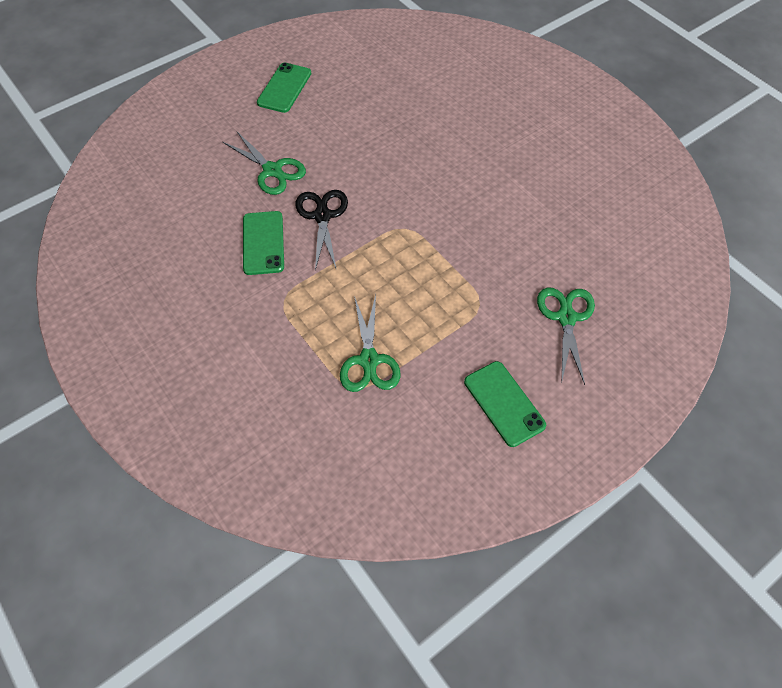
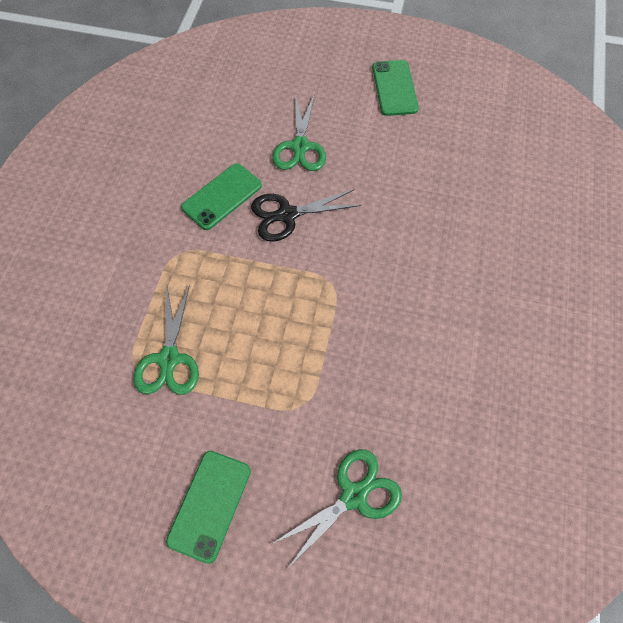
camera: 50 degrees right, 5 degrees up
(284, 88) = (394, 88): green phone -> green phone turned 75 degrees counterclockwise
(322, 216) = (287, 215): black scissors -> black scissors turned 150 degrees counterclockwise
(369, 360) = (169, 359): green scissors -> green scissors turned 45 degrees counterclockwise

========

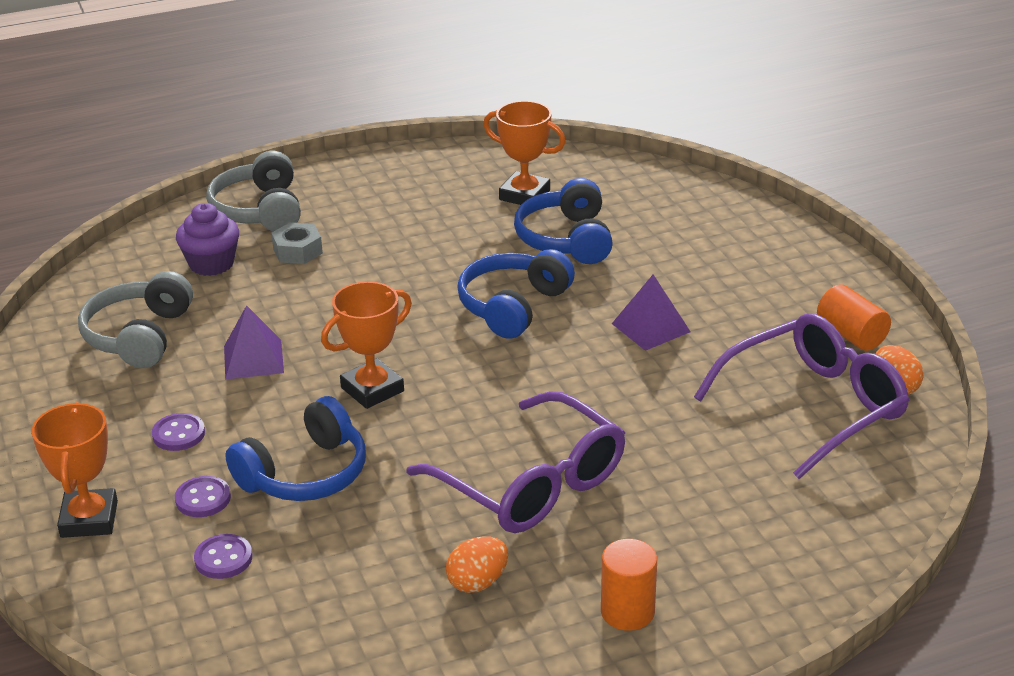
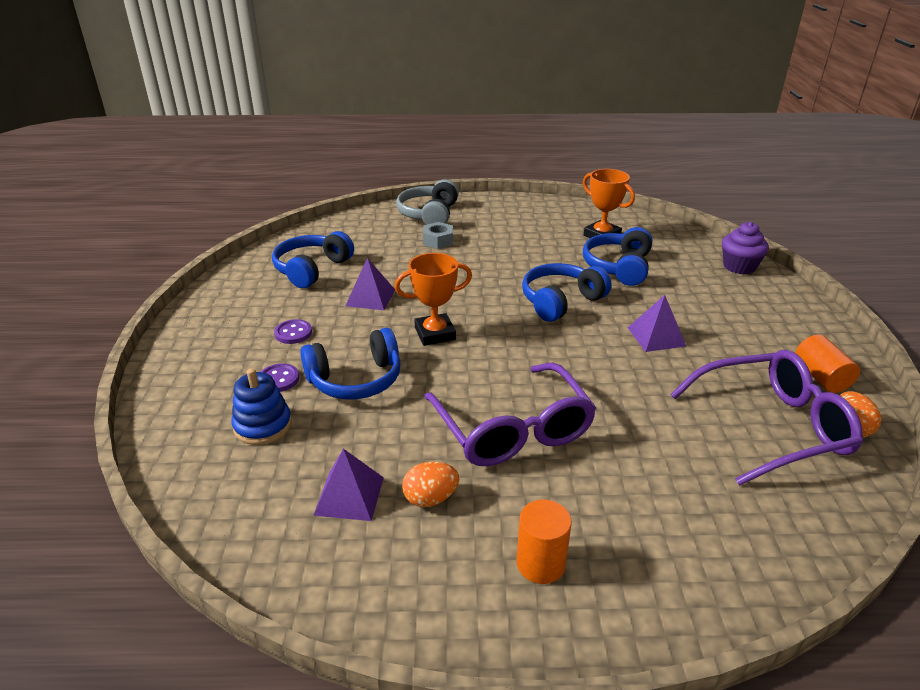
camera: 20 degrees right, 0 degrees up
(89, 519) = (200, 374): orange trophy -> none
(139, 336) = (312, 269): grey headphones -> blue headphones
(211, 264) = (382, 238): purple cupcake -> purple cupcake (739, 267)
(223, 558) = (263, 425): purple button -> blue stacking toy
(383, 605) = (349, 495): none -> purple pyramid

========

◆ TASK PROMPT
In the entries above, find each line with the word "degrees" and copy it.

◆ OUTPUT
camera: 50 degrees right, 5 degrees up
(284, 88) = (394, 88): green phone -> green phone turned 75 degrees counterclockwise
(322, 216) = (287, 215): black scissors -> black scissors turned 150 degrees counterclockwise
(369, 360) = (169, 359): green scissors -> green scissors turned 45 degrees counterclockwise
camera: 20 degrees right, 0 degrees up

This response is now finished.